> [Task instructions]
Repeat every entry, word for word, leaving no line out.

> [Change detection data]
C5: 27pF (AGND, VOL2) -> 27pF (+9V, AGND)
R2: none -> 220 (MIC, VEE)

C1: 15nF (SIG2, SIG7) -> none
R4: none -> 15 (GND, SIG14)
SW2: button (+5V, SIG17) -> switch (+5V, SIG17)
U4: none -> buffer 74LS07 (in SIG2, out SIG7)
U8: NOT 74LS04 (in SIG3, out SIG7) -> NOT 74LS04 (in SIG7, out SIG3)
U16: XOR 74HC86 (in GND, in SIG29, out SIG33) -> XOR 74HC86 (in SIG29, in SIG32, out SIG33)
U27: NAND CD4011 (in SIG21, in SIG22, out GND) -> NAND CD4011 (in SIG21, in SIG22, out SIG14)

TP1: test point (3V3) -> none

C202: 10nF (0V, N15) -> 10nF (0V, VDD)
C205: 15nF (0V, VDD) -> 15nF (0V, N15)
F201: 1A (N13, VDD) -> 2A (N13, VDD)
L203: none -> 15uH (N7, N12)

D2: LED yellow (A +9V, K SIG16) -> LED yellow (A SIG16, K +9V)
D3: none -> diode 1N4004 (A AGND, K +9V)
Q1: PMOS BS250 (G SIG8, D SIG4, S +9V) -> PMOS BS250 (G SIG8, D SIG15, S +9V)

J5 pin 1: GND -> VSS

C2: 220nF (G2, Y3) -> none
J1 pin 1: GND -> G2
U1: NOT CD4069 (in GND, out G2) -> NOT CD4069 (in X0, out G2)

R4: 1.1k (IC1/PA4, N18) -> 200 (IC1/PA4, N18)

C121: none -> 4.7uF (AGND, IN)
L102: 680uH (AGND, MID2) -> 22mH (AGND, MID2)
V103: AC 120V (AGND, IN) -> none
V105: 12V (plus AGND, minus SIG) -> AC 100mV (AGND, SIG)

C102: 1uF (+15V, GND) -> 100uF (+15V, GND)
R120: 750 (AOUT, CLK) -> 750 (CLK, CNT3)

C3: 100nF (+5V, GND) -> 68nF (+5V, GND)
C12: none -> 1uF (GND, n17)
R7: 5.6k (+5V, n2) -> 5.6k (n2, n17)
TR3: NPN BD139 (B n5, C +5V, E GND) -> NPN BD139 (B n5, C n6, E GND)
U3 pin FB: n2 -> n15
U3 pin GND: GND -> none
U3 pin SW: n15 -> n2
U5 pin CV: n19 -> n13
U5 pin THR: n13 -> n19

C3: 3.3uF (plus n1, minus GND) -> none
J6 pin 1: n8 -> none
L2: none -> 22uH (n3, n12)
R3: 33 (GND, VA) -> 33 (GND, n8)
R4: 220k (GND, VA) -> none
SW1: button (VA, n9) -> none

> [Answer to the exercise]
C5: 27pF (AGND, VOL2) -> 27pF (+9V, AGND)
R2: none -> 220 (MIC, VEE)

C1: 15nF (SIG2, SIG7) -> none
R4: none -> 15 (GND, SIG14)
SW2: button (+5V, SIG17) -> switch (+5V, SIG17)
U4: none -> buffer 74LS07 (in SIG2, out SIG7)
U8: NOT 74LS04 (in SIG3, out SIG7) -> NOT 74LS04 (in SIG7, out SIG3)
U16: XOR 74HC86 (in GND, in SIG29, out SIG33) -> XOR 74HC86 (in SIG29, in SIG32, out SIG33)
U27: NAND CD4011 (in SIG21, in SIG22, out GND) -> NAND CD4011 (in SIG21, in SIG22, out SIG14)

TP1: test point (3V3) -> none

C202: 10nF (0V, N15) -> 10nF (0V, VDD)
C205: 15nF (0V, VDD) -> 15nF (0V, N15)
F201: 1A (N13, VDD) -> 2A (N13, VDD)
L203: none -> 15uH (N7, N12)

D2: LED yellow (A +9V, K SIG16) -> LED yellow (A SIG16, K +9V)
D3: none -> diode 1N4004 (A AGND, K +9V)
Q1: PMOS BS250 (G SIG8, D SIG4, S +9V) -> PMOS BS250 (G SIG8, D SIG15, S +9V)

J5 pin 1: GND -> VSS

C2: 220nF (G2, Y3) -> none
J1 pin 1: GND -> G2
U1: NOT CD4069 (in GND, out G2) -> NOT CD4069 (in X0, out G2)

R4: 1.1k (IC1/PA4, N18) -> 200 (IC1/PA4, N18)

C121: none -> 4.7uF (AGND, IN)
L102: 680uH (AGND, MID2) -> 22mH (AGND, MID2)
V103: AC 120V (AGND, IN) -> none
V105: 12V (plus AGND, minus SIG) -> AC 100mV (AGND, SIG)

C102: 1uF (+15V, GND) -> 100uF (+15V, GND)
R120: 750 (AOUT, CLK) -> 750 (CLK, CNT3)

C3: 100nF (+5V, GND) -> 68nF (+5V, GND)
C12: none -> 1uF (GND, n17)
R7: 5.6k (+5V, n2) -> 5.6k (n2, n17)
TR3: NPN BD139 (B n5, C +5V, E GND) -> NPN BD139 (B n5, C n6, E GND)
U3 pin FB: n2 -> n15
U3 pin GND: GND -> none
U3 pin SW: n15 -> n2
U5 pin CV: n19 -> n13
U5 pin THR: n13 -> n19

C3: 3.3uF (plus n1, minus GND) -> none
J6 pin 1: n8 -> none
L2: none -> 22uH (n3, n12)
R3: 33 (GND, VA) -> 33 (GND, n8)
R4: 220k (GND, VA) -> none
SW1: button (VA, n9) -> none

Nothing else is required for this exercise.